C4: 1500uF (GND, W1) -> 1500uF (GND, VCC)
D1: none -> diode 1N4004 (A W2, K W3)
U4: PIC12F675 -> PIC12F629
####
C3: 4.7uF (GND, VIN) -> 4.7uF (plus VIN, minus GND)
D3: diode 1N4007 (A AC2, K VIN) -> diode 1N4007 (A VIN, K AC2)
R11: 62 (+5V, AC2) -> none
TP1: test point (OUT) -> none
####
▶ _Work order_
From the records above, extract exactly and only the lines that begin at the line with "D1: none -> diode 1N4004 (A W2, K W3)" and stop after the line with "U4: PIC12F675 -> PIC12F629".

▶ _Written response_
D1: none -> diode 1N4004 (A W2, K W3)
U4: PIC12F675 -> PIC12F629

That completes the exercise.